Top of Recorded data

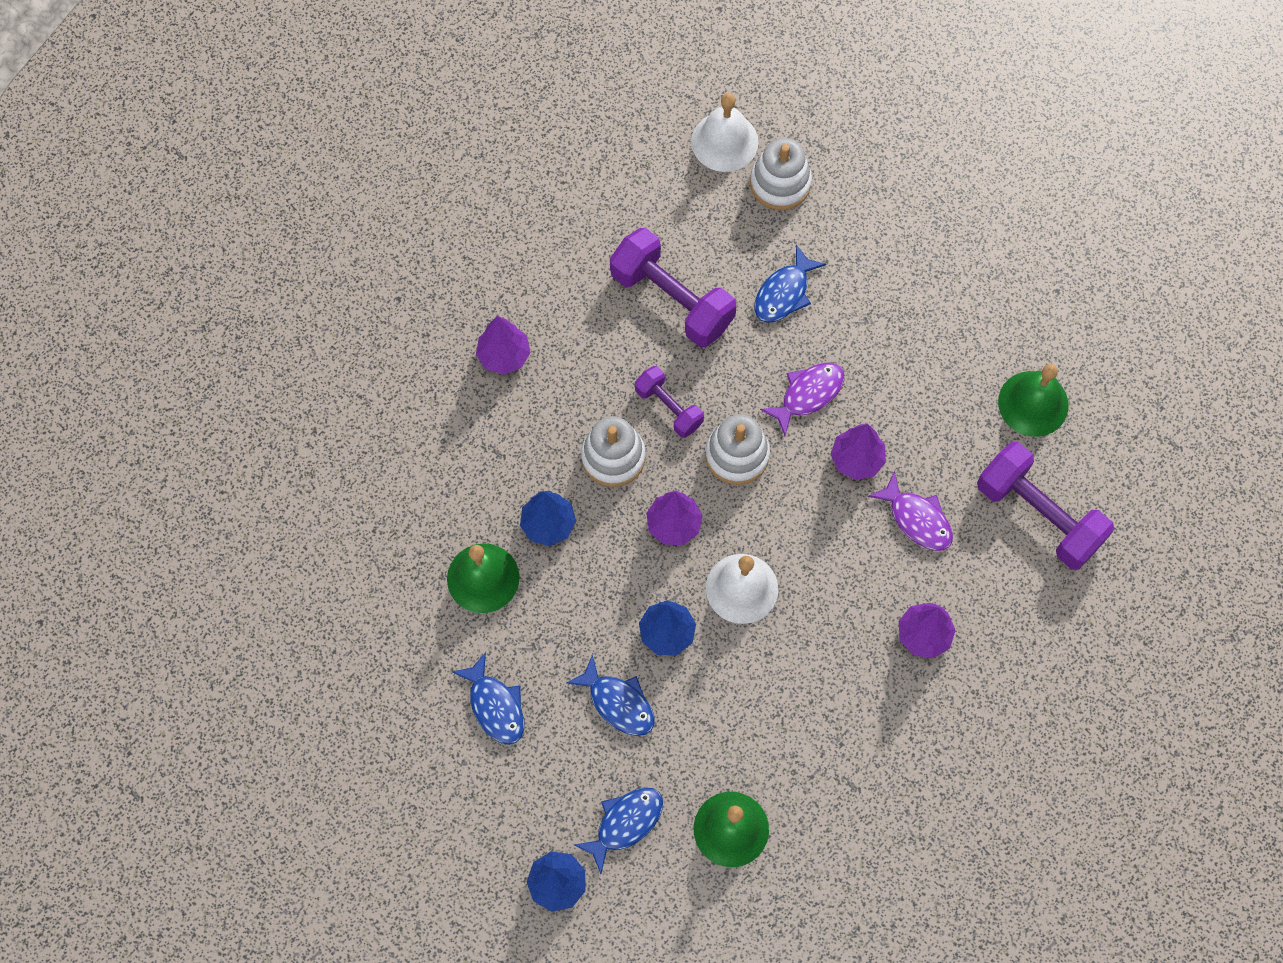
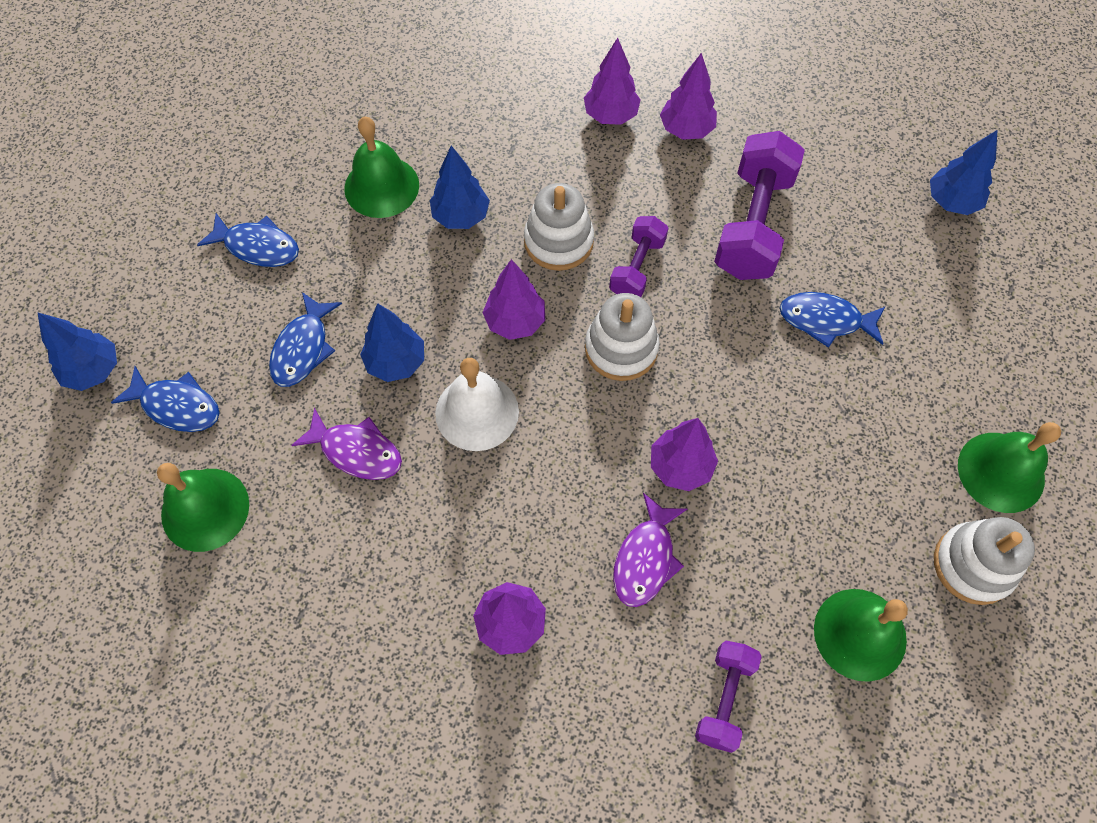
camera: 65 degrees right, 5 degrees down
(495, 706) = (257, 247): blue fish -> blue fish turned 105 degrees counterclockwise
(551, 302) = (686, 130): none -> purple tree
(724, 141) = (951, 202): white bell -> blue tree
(780, 183) = (943, 268): white stacking toy -> white stacking toy (973, 565)
(808, 394) = (726, 388): purple fish -> purple fish (356, 451)
(960, 243) = (1001, 472): none -> green bell
(1039, 515) = (724, 699): purple dumbbell -> purple dumbbell, size x0.57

Bottom of Recorded data

_Description of the task_: Skipping all images, print the data above a second time exactly.

_Response for this exercise_:
camera: 65 degrees right, 5 degrees down
(495, 706) = (257, 247): blue fish -> blue fish turned 105 degrees counterclockwise
(551, 302) = (686, 130): none -> purple tree
(724, 141) = (951, 202): white bell -> blue tree
(780, 183) = (943, 268): white stacking toy -> white stacking toy (973, 565)
(808, 394) = (726, 388): purple fish -> purple fish (356, 451)
(960, 243) = (1001, 472): none -> green bell
(1039, 515) = (724, 699): purple dumbbell -> purple dumbbell, size x0.57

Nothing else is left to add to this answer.